= Beginning of Section =

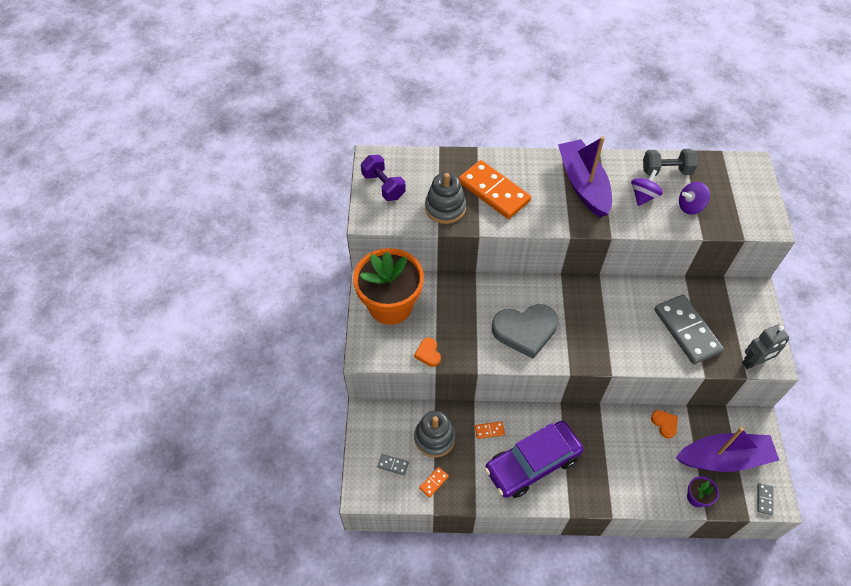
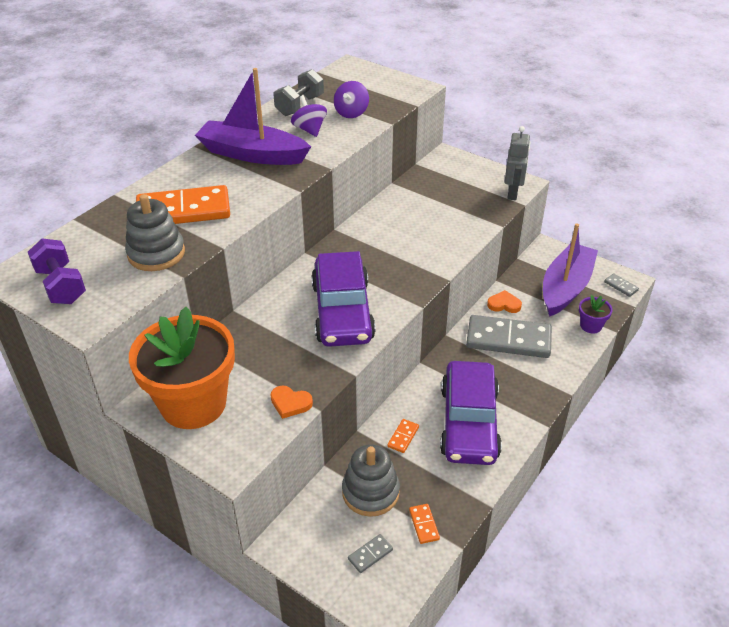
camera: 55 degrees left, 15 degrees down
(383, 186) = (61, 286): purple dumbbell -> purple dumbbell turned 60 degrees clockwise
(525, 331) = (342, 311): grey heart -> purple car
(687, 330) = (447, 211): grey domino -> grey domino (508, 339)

= End of Section =
= Beginning of Section =

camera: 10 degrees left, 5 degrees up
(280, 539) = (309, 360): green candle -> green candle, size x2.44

= End of Section =

* **Task brief**: Copy back the listing above exactly, but only from the line with "(383, 186) = (61, 286): purple" through the line with "(687, 330) = (447, 211): grey", both ends included.

* **Task result**:
(383, 186) = (61, 286): purple dumbbell -> purple dumbbell turned 60 degrees clockwise
(525, 331) = (342, 311): grey heart -> purple car
(687, 330) = (447, 211): grey domino -> grey domino (508, 339)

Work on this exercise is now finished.